• [Multi-step shape edit data]:
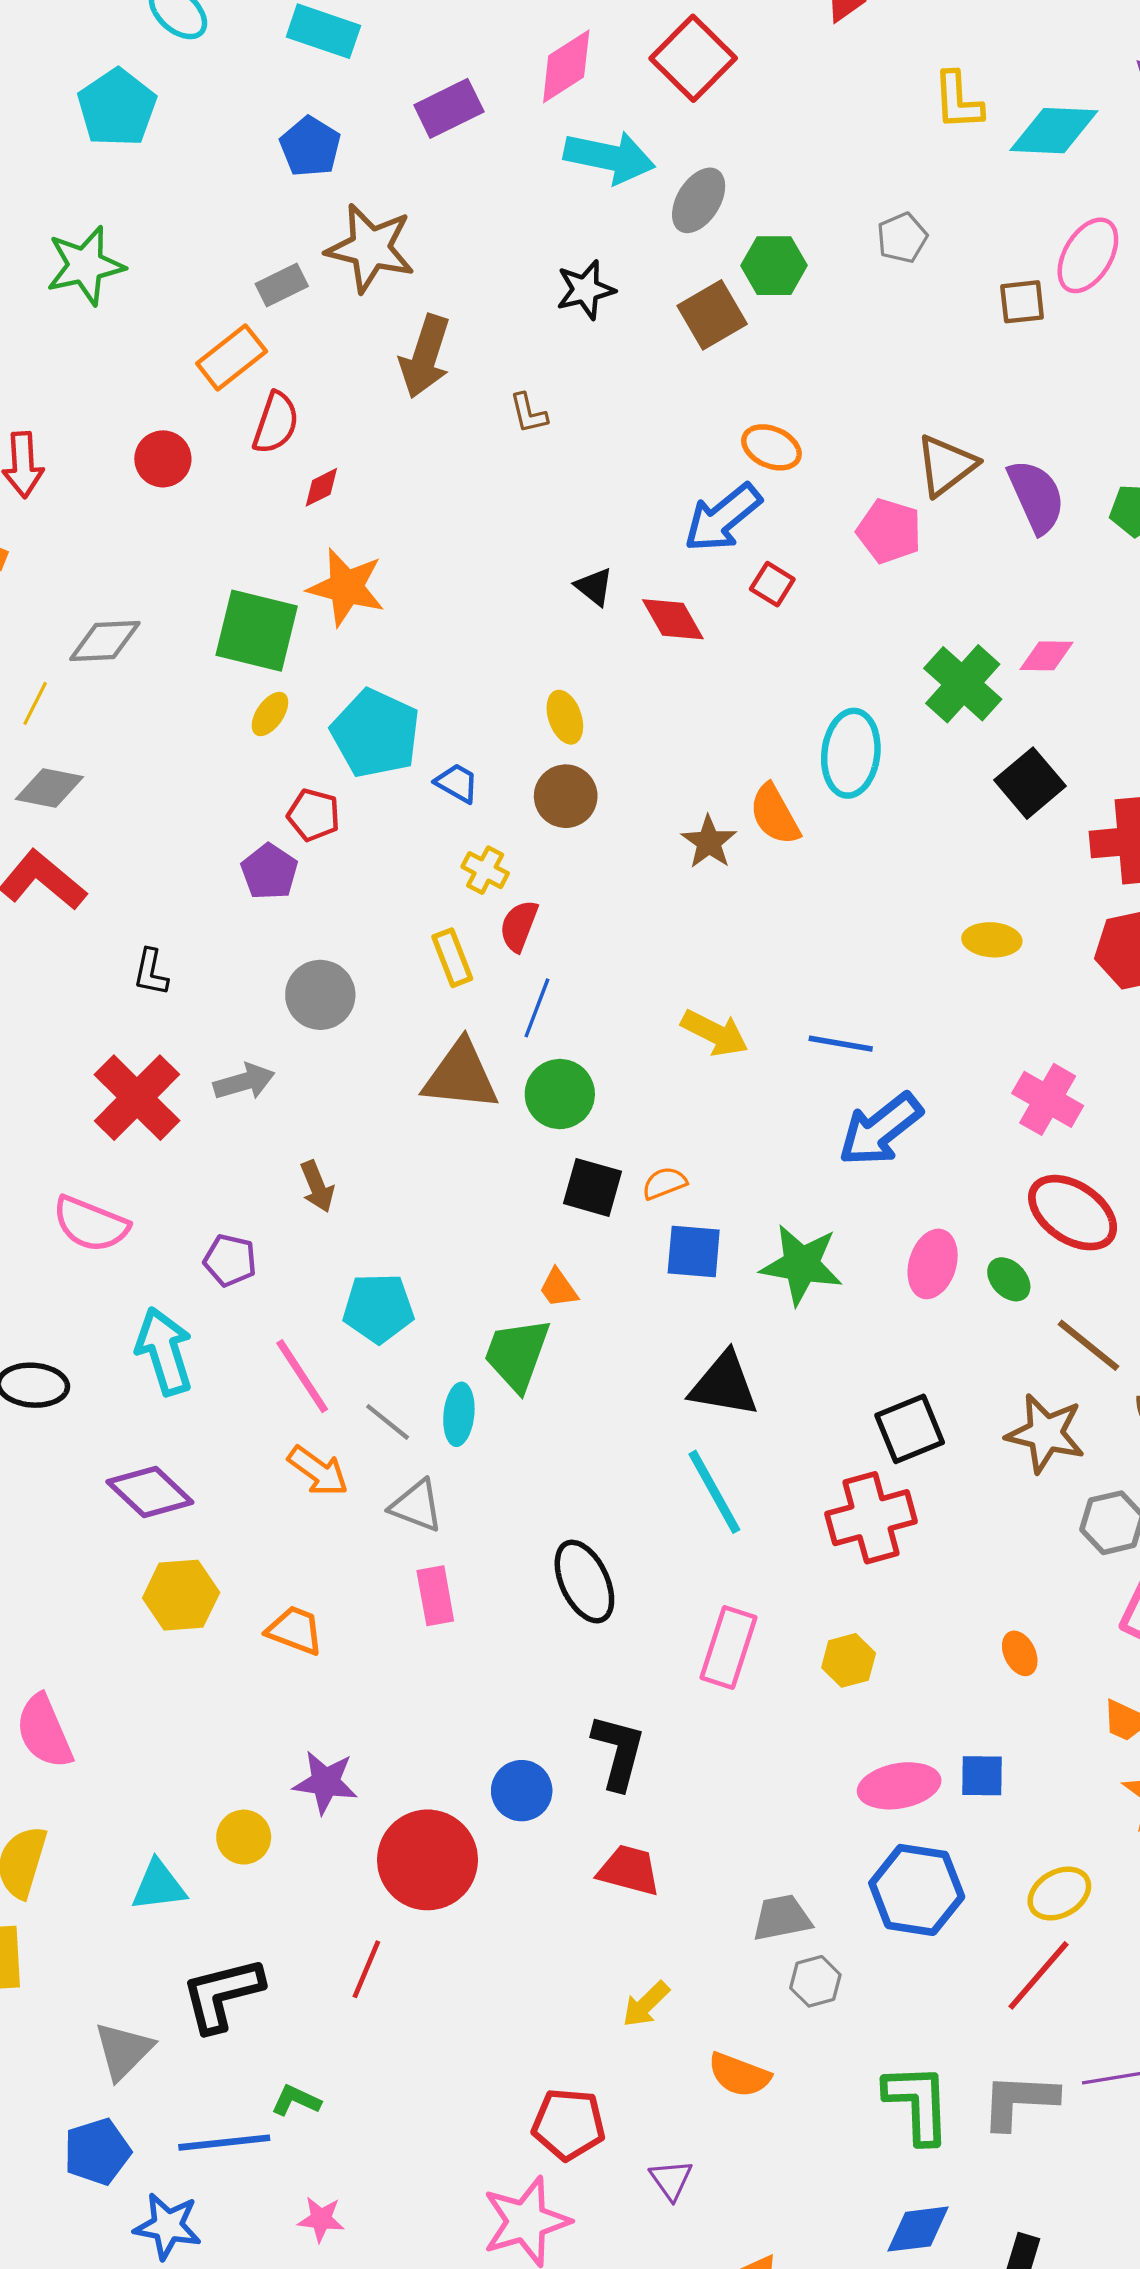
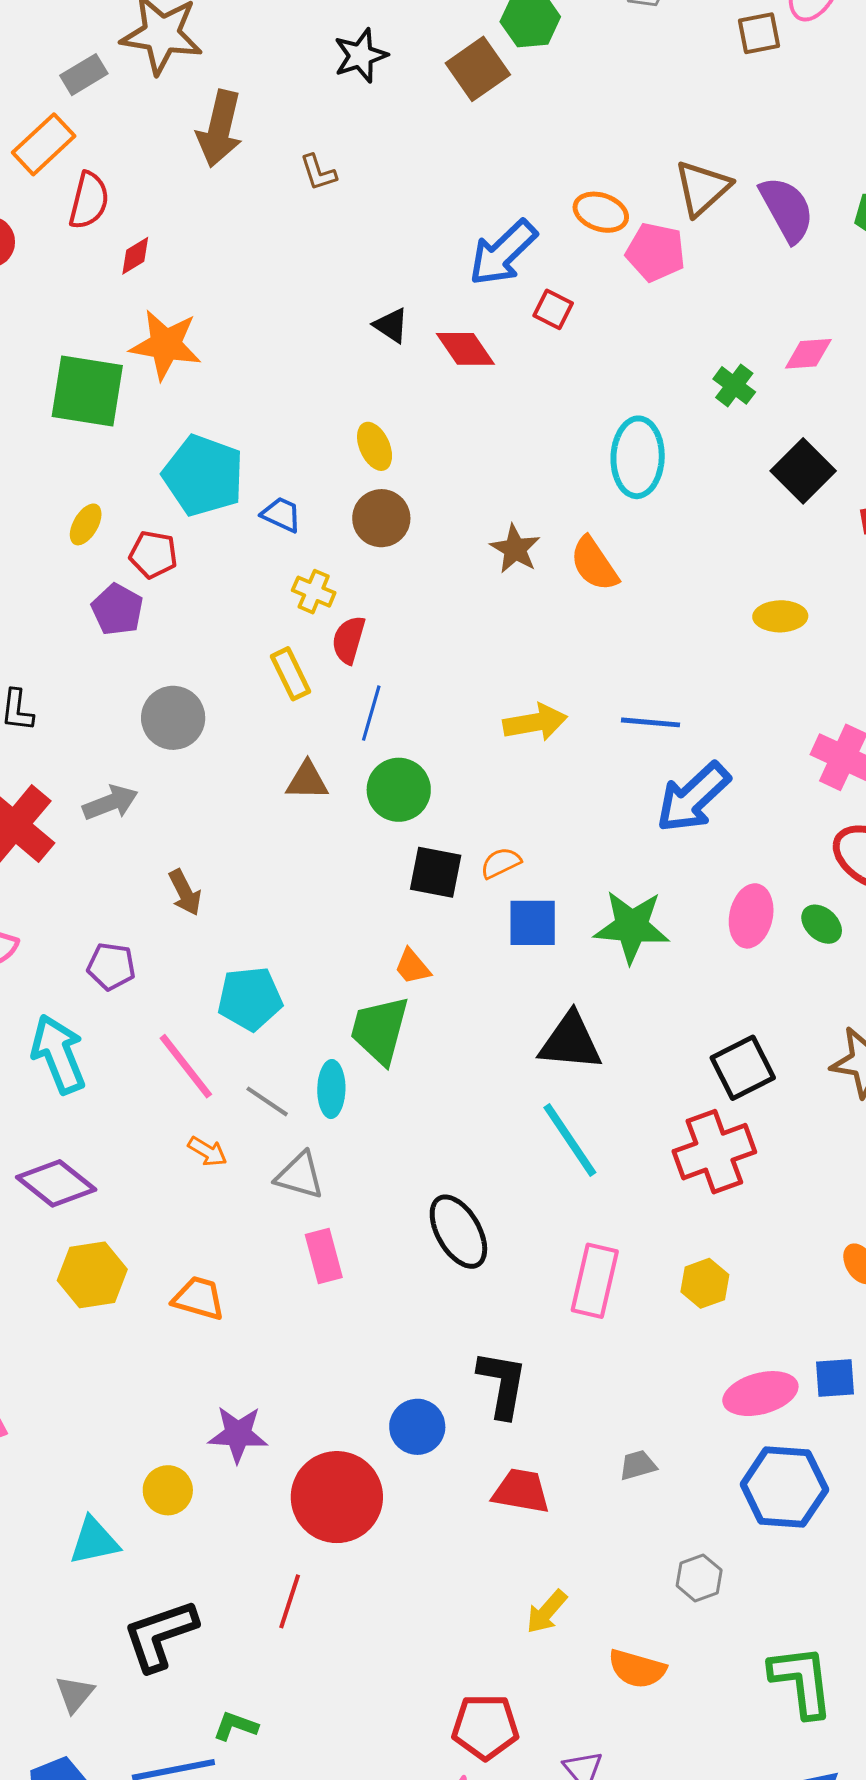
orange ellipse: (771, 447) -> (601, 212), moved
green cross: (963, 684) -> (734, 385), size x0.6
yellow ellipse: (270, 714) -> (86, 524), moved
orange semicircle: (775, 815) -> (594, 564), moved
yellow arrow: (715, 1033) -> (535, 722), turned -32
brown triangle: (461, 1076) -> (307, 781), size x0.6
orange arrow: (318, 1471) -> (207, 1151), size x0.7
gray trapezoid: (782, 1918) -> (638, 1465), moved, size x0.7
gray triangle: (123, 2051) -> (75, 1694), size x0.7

• [WHAT THE TASK ASKS]:
Each of the lines from the one that contains "orange semicircle: (775, 815)" through the last line of the data needs to be repeated exactly, with no others.

• [RESPONSE]:
orange semicircle: (775, 815) -> (594, 564), moved
yellow arrow: (715, 1033) -> (535, 722), turned -32
brown triangle: (461, 1076) -> (307, 781), size x0.6
orange arrow: (318, 1471) -> (207, 1151), size x0.7
gray trapezoid: (782, 1918) -> (638, 1465), moved, size x0.7
gray triangle: (123, 2051) -> (75, 1694), size x0.7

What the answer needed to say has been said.